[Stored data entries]
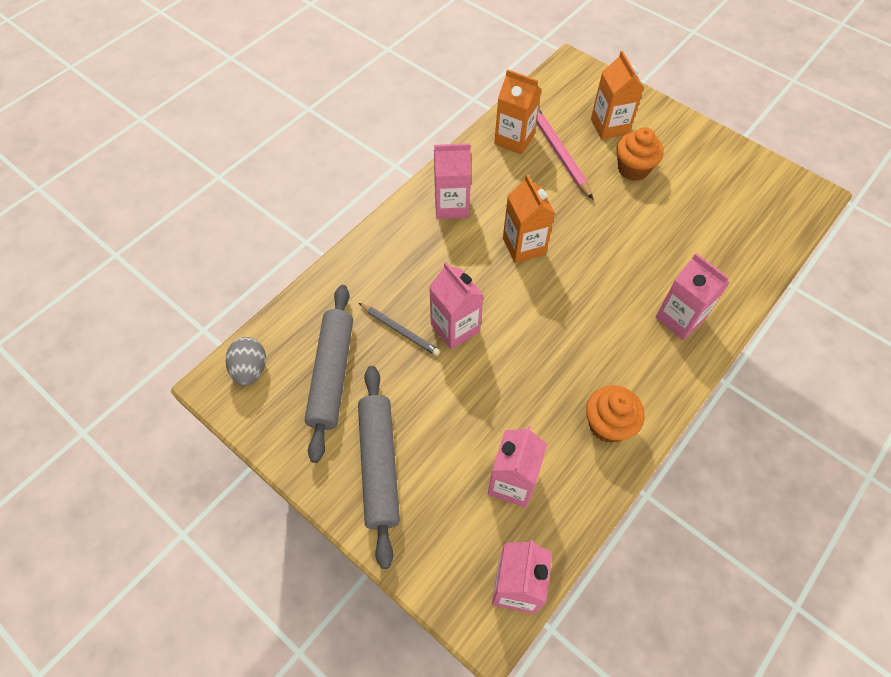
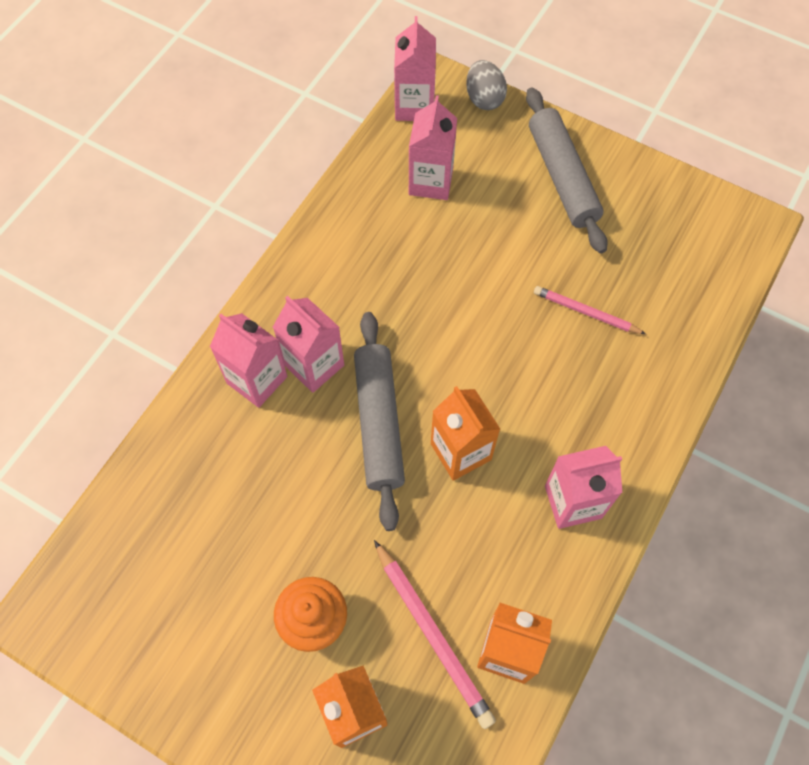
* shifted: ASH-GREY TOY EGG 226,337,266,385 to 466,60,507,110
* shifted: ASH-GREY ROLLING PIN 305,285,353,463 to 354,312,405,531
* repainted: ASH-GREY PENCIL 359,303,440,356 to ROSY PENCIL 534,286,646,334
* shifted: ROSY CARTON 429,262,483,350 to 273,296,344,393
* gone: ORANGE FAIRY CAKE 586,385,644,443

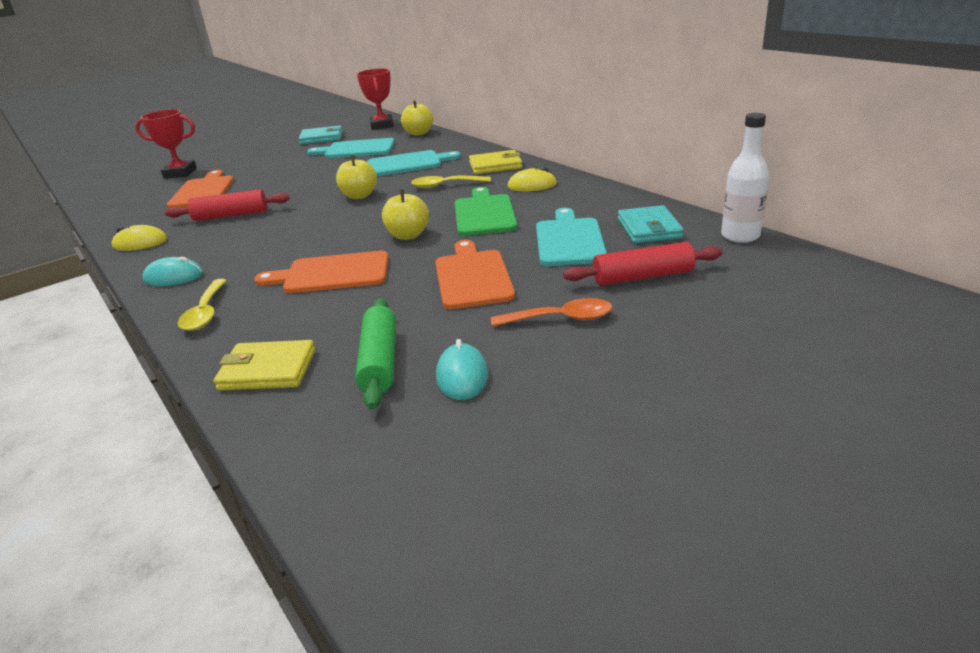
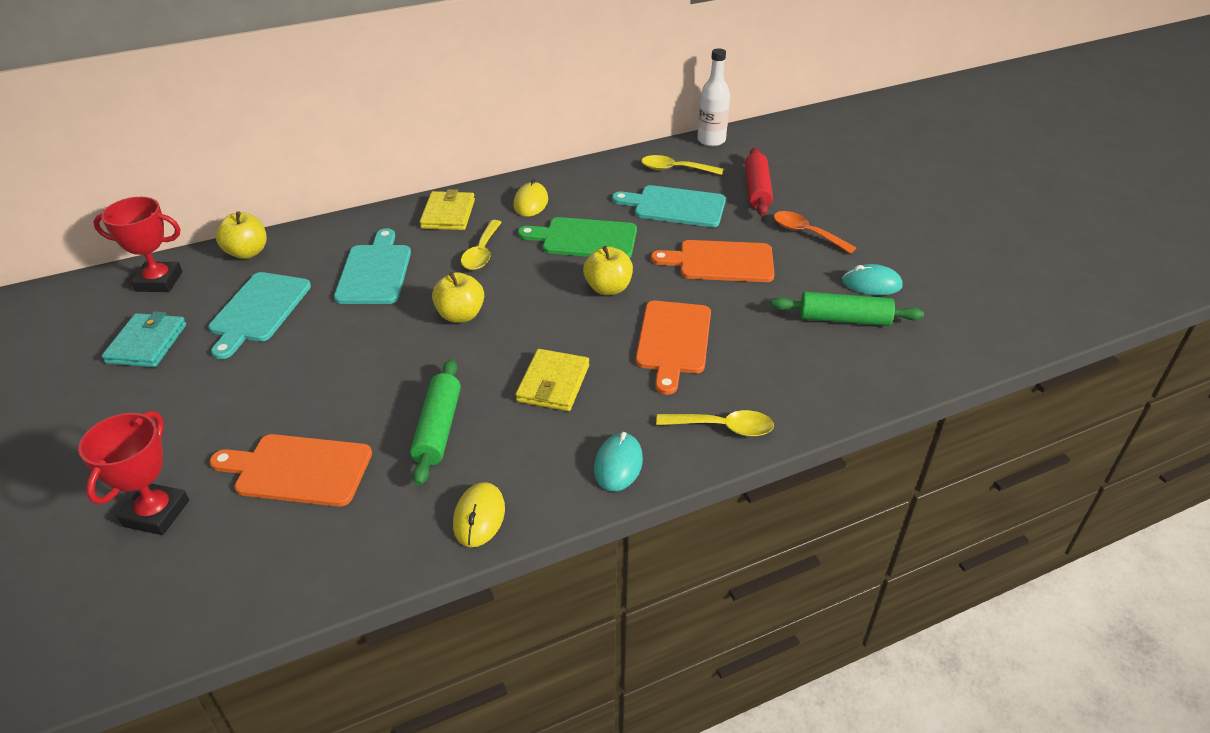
* repainted: CRIMSON ROLLING PIN 165,189,290,221 to LEAF-GREEN ROLLING PIN 410,359,461,486
* shifted: BRIGHT YELLOW CARD WALLET 214,340,315,391 to 515,349,589,411
* rotated: ORANGE TEASPOON 491,298,612,327 = 774,211,856,254 60 degrees counterclockwise
* swapped: TEAL CARD WALLET 618,205,684,243 to BRIGHT YELLOW TEASPOON 641,155,723,175

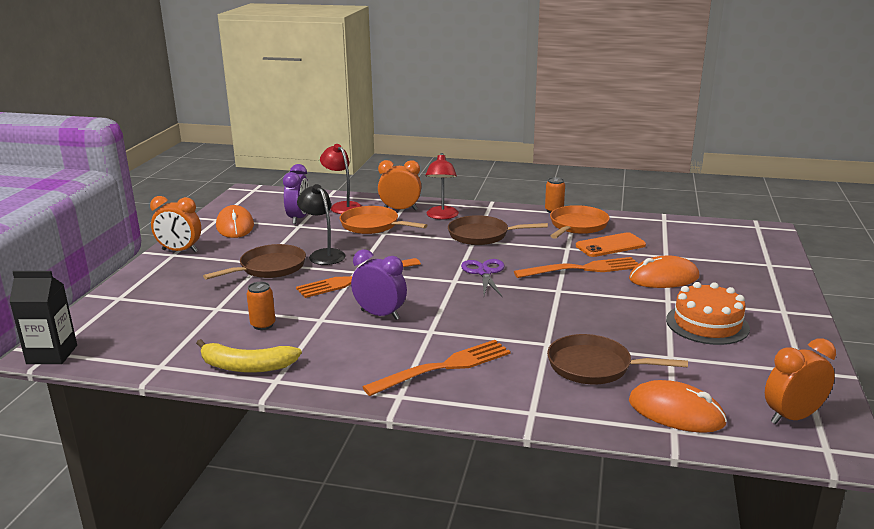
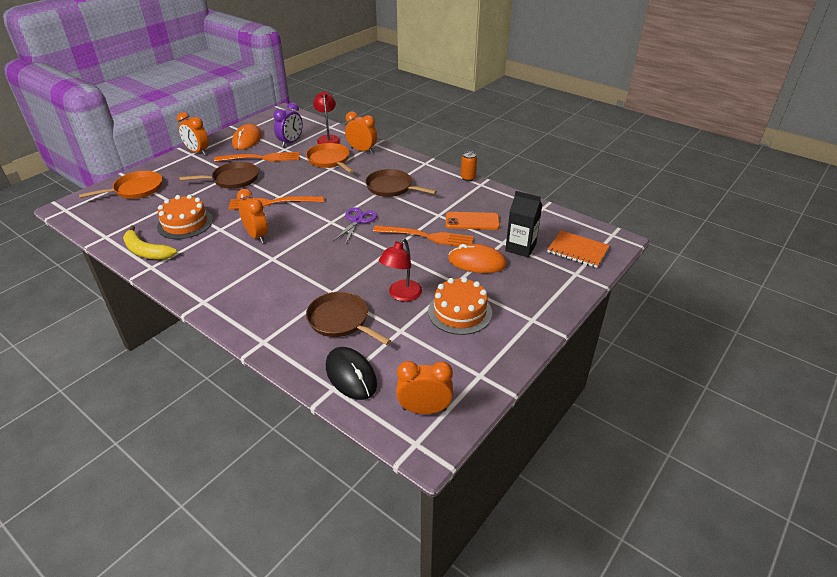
* shifted: JET-BLACK CARTON 9,271,77,364 to 505,191,542,257
* swapped: ORANGE CAN 246,282,275,330 to ORANGE CAKE 157,194,213,239
* gone: JET-BLACK DESK LAMP 297,184,345,265
* repainted: VIOLET ALARM CLOCK 351,249,407,320 to ORANGE ALARM CLOCK 237,189,268,243
* shifted: ORANGE TABLE FORK 363,340,511,396 to 214,152,300,162
* shifted: CRIMSON DESK LAMP 425,153,459,219 to 379,238,422,302
* shifted: ORANGE FRYING PAN 550,205,610,239 to 79,171,162,199
* repainted: ORANGE COMPUTER MOUSE 629,380,727,433 to JET-BLACK COMPUTER MOUSE 326,347,377,400
* new: ORANGE NOTEBOOK 547,230,610,268

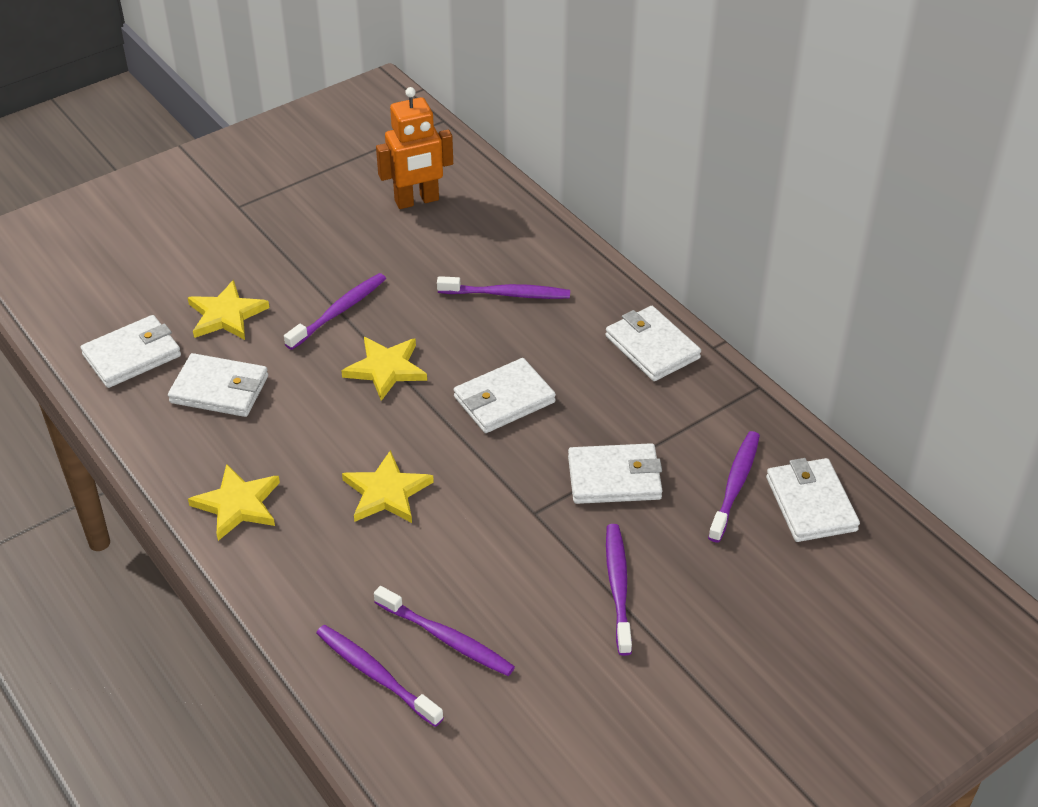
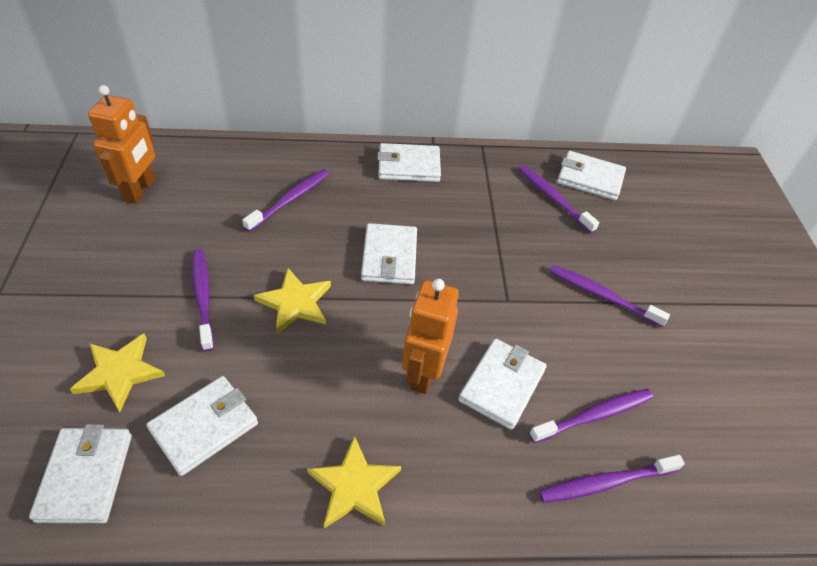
* swapped: BRIGHT YELLOW STAR 342,450,434,523 to ORANGE ROBOT FIGURE 402,279,459,394
* shifted: SNOW-WHITE CARD WALLET 568,443,663,504 to 458,339,547,430

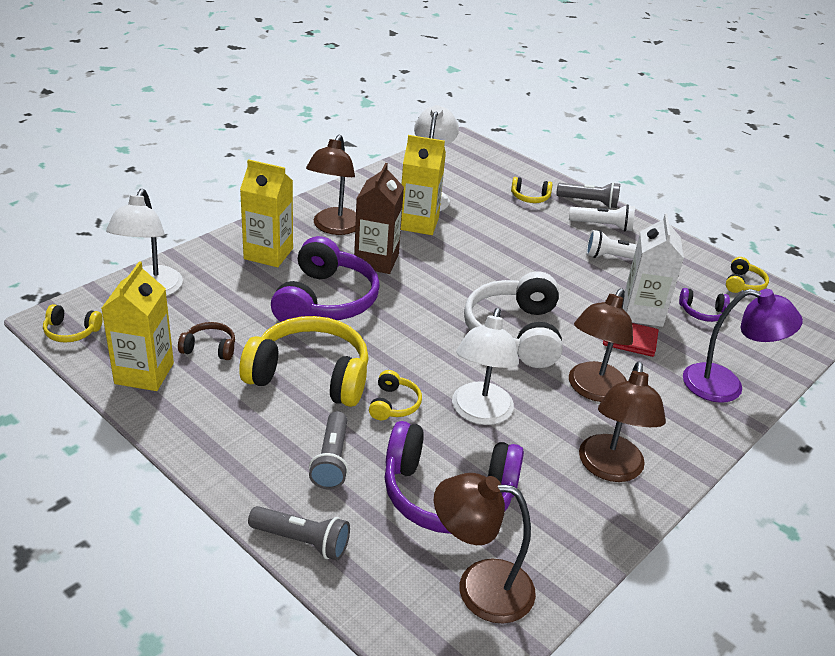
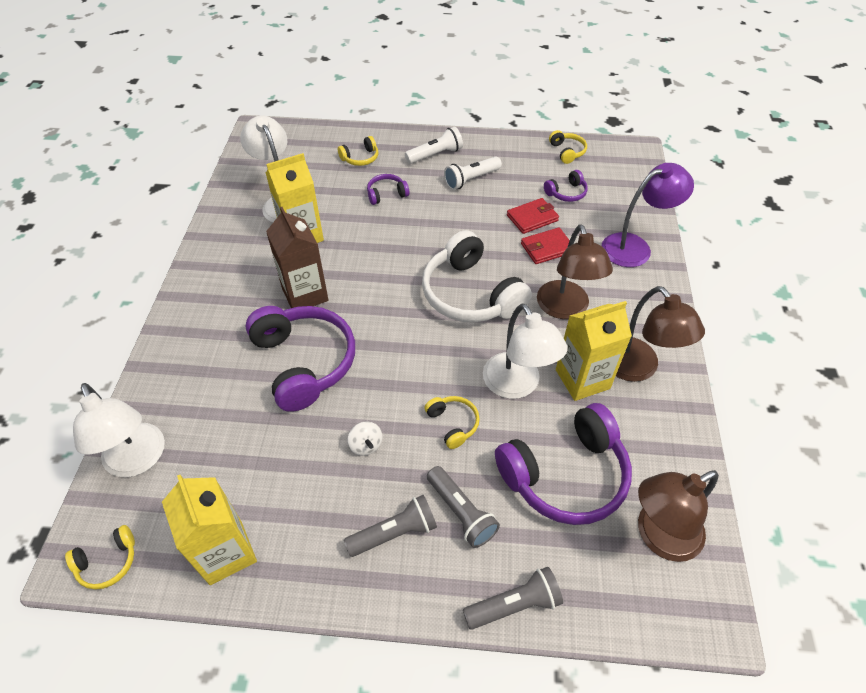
* gone: RUSSET HEADPHONES 178,322,235,360
* swapped: BRIGHT YELLOW HEADPHONES 239,316,369,407 to SNOW-WHITE SPINNING TOP 347,421,382,456
* shifted: BRIGHT YELLOW CARTON 240,159,293,267 to 556,301,632,401
* gone: RUSSET DESK LAMP 306,135,356,235
* shifted: ASH-GREY TORCH 556,182,620,208 to 344,495,437,557
* swapped: SNOW-WHITE CARTON 623,213,684,327 to CRIMSON CARD WALLET 507,198,559,234
* new: VIOLET HEADPHONES 367,174,409,205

[EXERCISE] Please reproduce, exactly as they appear above, the lines from the line containing "305,285,353,463 to 354,312,405,531" up to and including the line containing "429,262,483,350 to 273,296,344,393".

[SOLUTION FOR THIS TASK]
* shifted: ASH-GREY ROLLING PIN 305,285,353,463 to 354,312,405,531
* repainted: ASH-GREY PENCIL 359,303,440,356 to ROSY PENCIL 534,286,646,334
* shifted: ROSY CARTON 429,262,483,350 to 273,296,344,393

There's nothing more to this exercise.